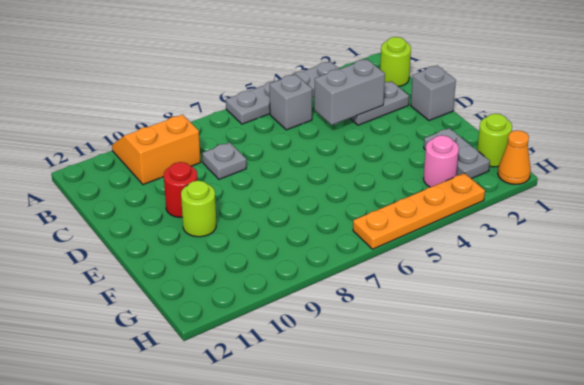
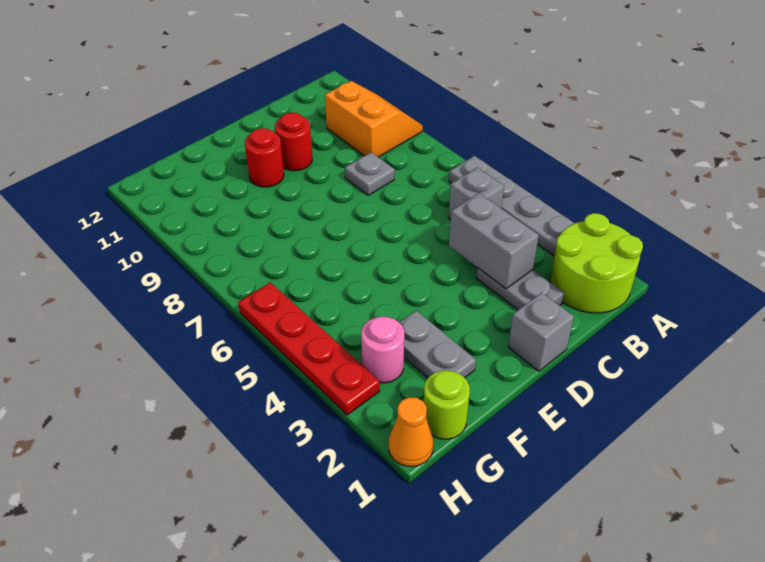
lime round brick B1 level 1 -> lime round brick A1:B2 level 1
lime round brick E10 level 1 -> red round brick E10 level 1
grey plate F2:G2 level 1 -> grey plate F2:F3 level 1
orange plate H3:H6 level 1 -> red plate H3:H6 level 1

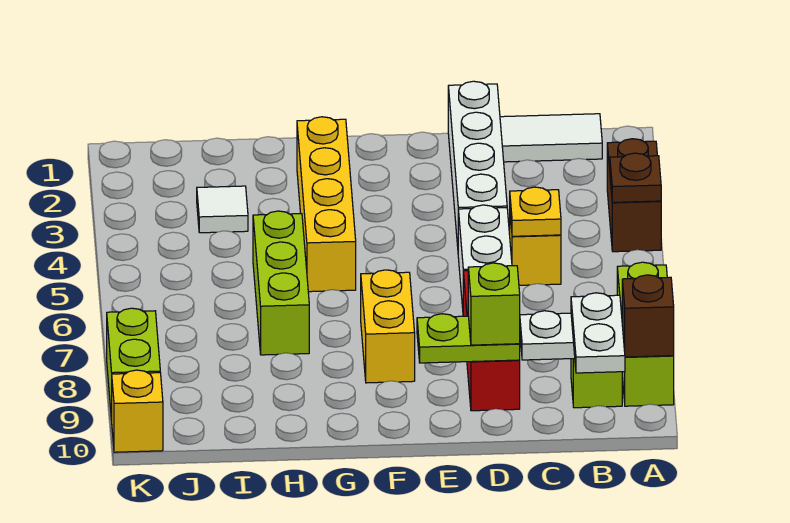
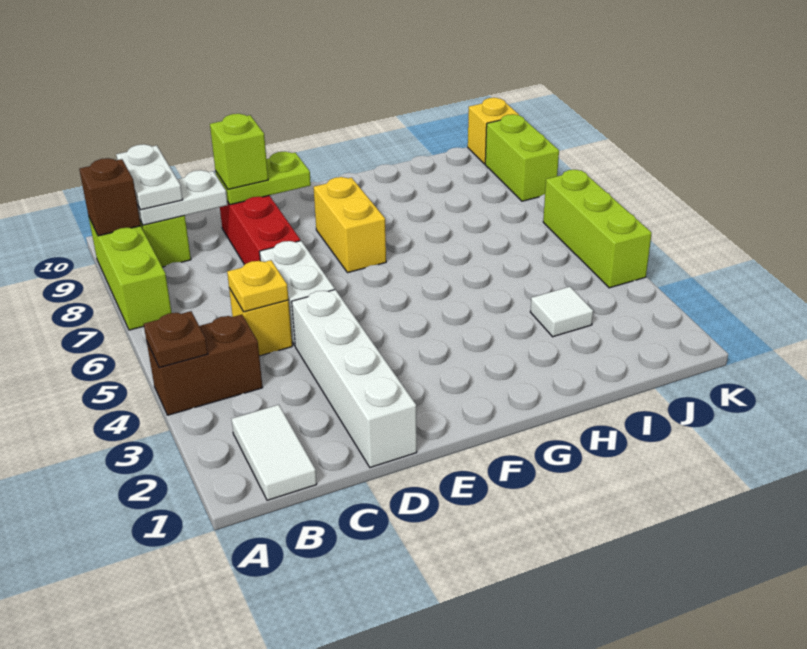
brown brick A3:A4 level 1 -> brown brick A4:B4 level 1
white tile B1:C1 level 1 -> white tile B1:B2 level 1
yellow brick G2:G5 level 1 -> none
lime brick H5:H7 level 1 -> lime brick K4:K6 level 1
------------------------------------------------------------
Nothing but the lines from the line containing "grey plate F2:G2" to the end of the records above should be repeated, exactly and with every picture omitted.

grey plate F2:G2 level 1 -> grey plate F2:F3 level 1
orange plate H3:H6 level 1 -> red plate H3:H6 level 1

brown brick A3:A4 level 1 -> brown brick A4:B4 level 1
white tile B1:C1 level 1 -> white tile B1:B2 level 1
yellow brick G2:G5 level 1 -> none
lime brick H5:H7 level 1 -> lime brick K4:K6 level 1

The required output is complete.